**TASK TO CARRY OUT**: Only the lines of the data below from the one with "CN1 pin 2: GND -> VS" through the one with "U4: ATtiny841 -> ATtiny84" are wanted. Repeat them exactly.

**EXERCISE DATA**:
%%
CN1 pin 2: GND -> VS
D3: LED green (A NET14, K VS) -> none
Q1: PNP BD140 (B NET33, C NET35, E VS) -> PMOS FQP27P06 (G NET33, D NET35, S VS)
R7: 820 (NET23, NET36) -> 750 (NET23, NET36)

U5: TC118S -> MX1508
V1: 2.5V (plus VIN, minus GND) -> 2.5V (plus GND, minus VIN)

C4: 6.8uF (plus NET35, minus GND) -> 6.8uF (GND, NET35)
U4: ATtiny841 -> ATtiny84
%%
%%
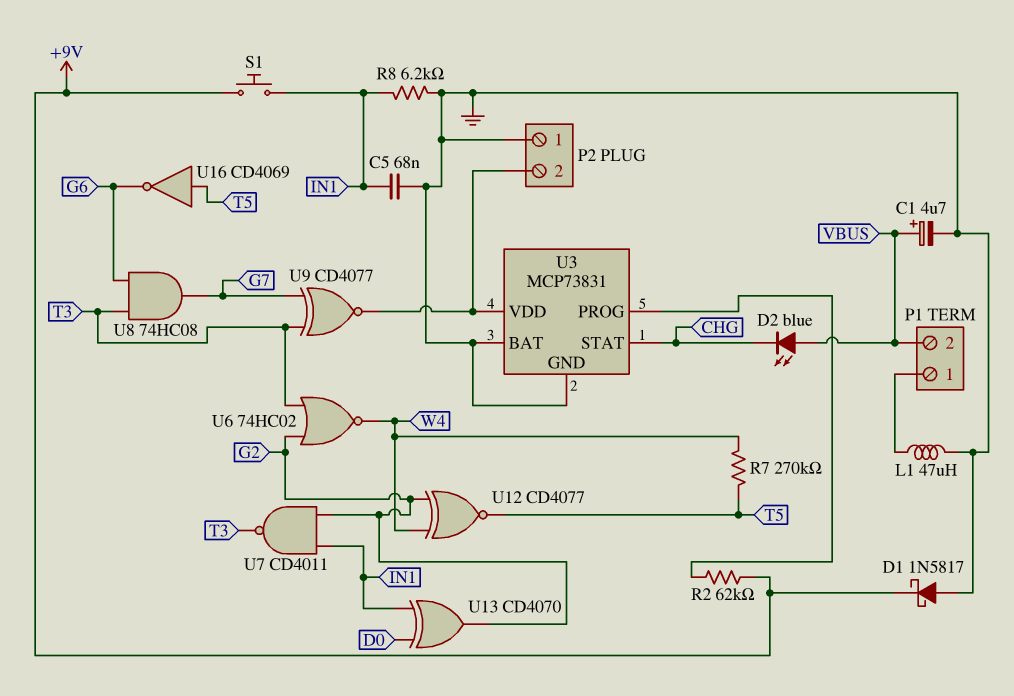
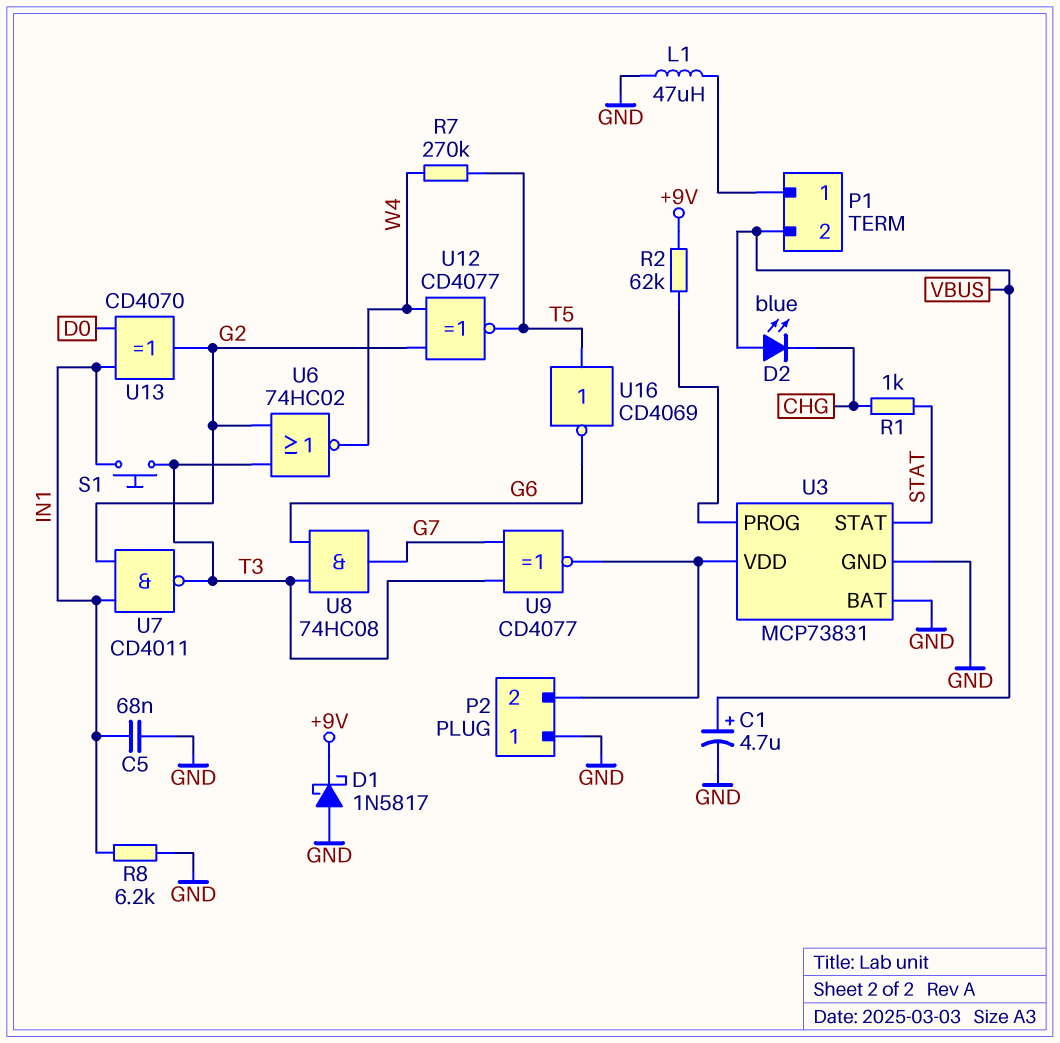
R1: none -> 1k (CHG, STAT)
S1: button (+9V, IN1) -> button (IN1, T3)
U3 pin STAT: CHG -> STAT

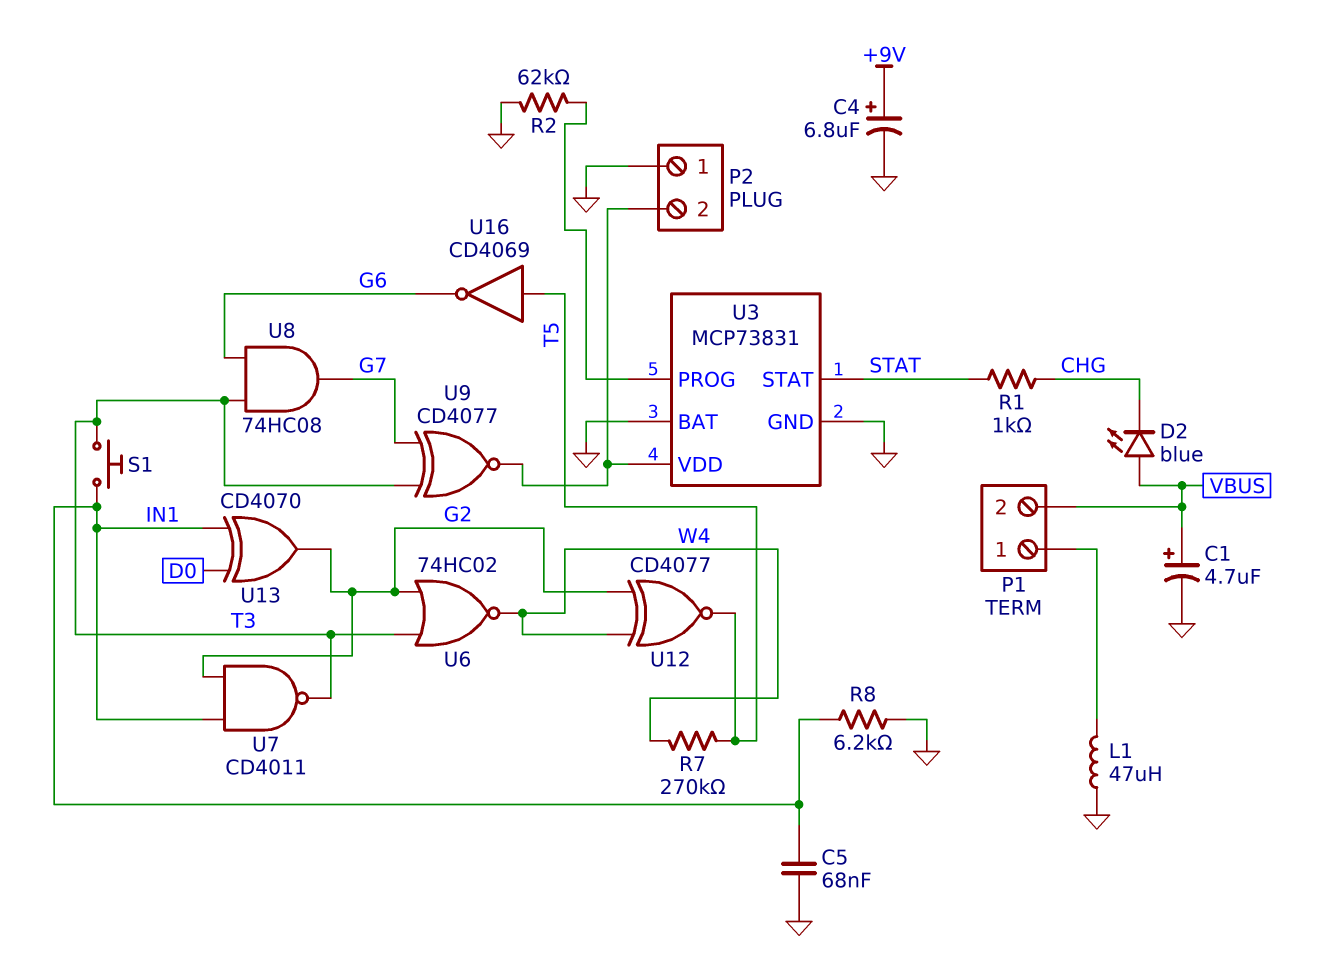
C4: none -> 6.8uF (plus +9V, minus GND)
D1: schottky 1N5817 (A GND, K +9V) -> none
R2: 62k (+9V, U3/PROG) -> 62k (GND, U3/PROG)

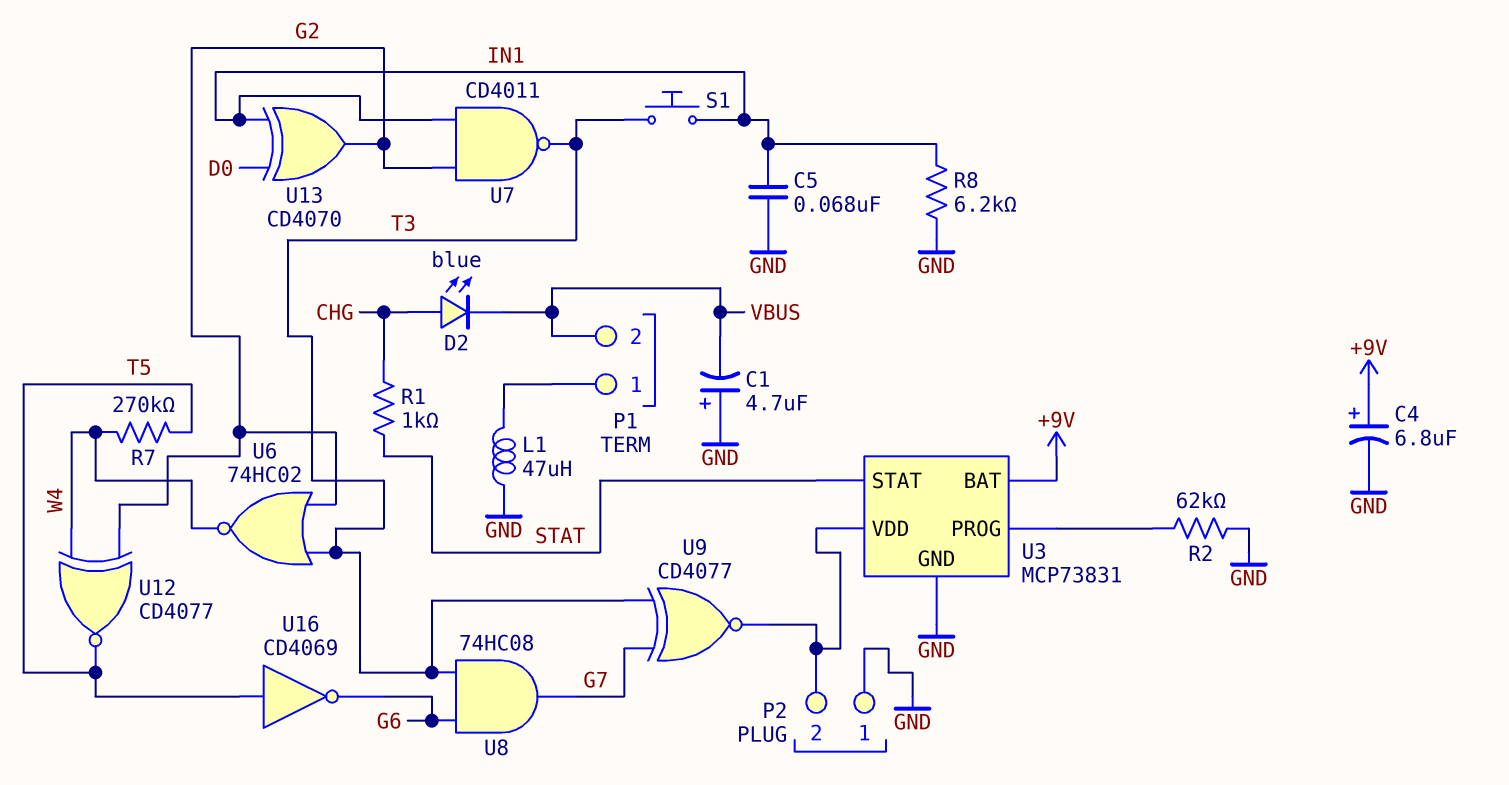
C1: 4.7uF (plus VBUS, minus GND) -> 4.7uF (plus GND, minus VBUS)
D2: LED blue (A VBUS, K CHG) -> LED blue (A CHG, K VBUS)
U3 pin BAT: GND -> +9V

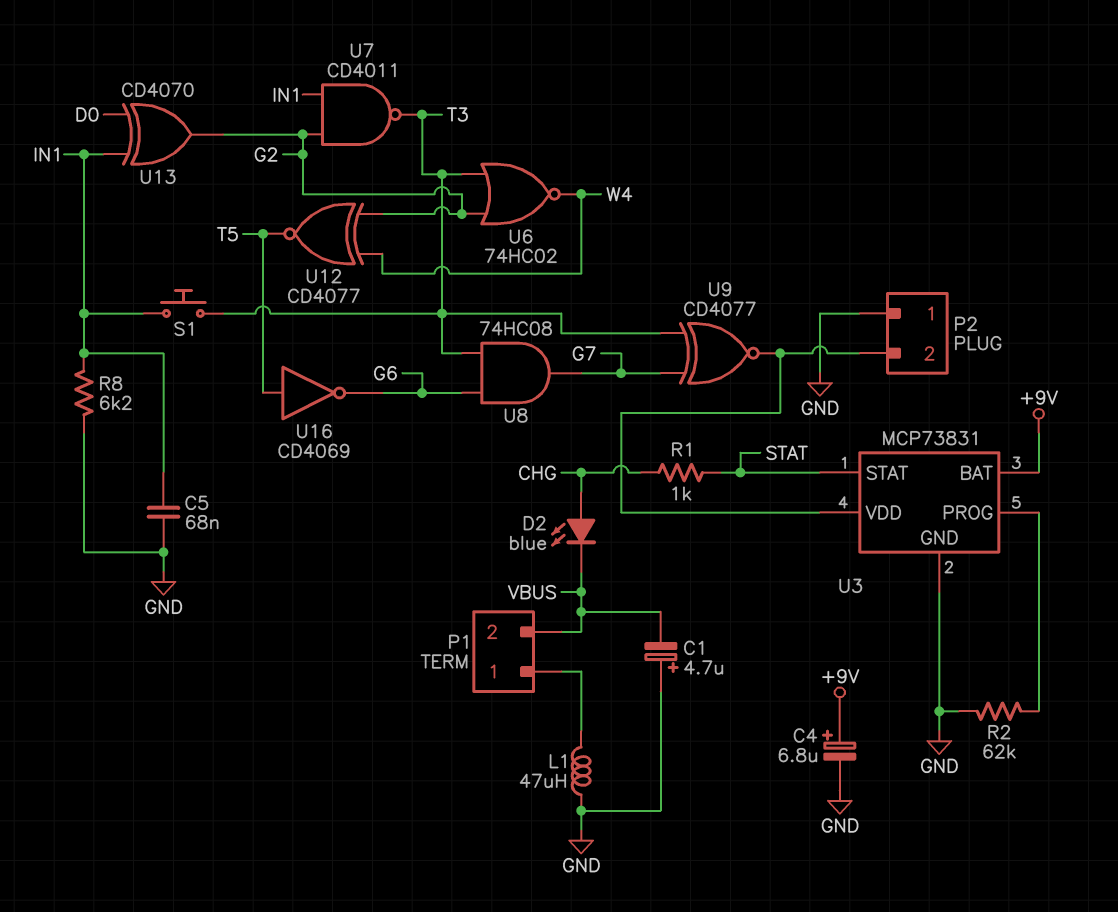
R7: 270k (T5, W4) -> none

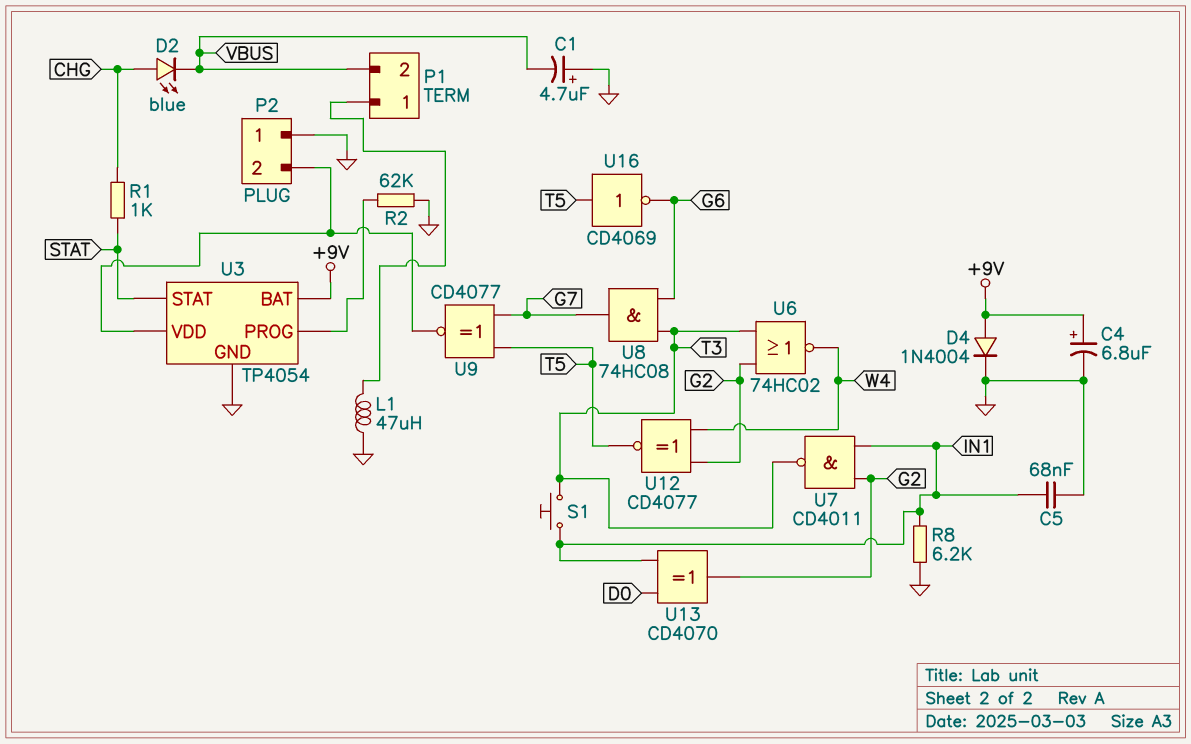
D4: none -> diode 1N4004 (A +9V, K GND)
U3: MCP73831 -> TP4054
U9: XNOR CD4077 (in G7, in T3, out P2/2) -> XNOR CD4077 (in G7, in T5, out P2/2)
%%
**RESULT OF THIS EXERCISE**:
CN1 pin 2: GND -> VS
D3: LED green (A NET14, K VS) -> none
Q1: PNP BD140 (B NET33, C NET35, E VS) -> PMOS FQP27P06 (G NET33, D NET35, S VS)
R7: 820 (NET23, NET36) -> 750 (NET23, NET36)

U5: TC118S -> MX1508
V1: 2.5V (plus VIN, minus GND) -> 2.5V (plus GND, minus VIN)

C4: 6.8uF (plus NET35, minus GND) -> 6.8uF (GND, NET35)
U4: ATtiny841 -> ATtiny84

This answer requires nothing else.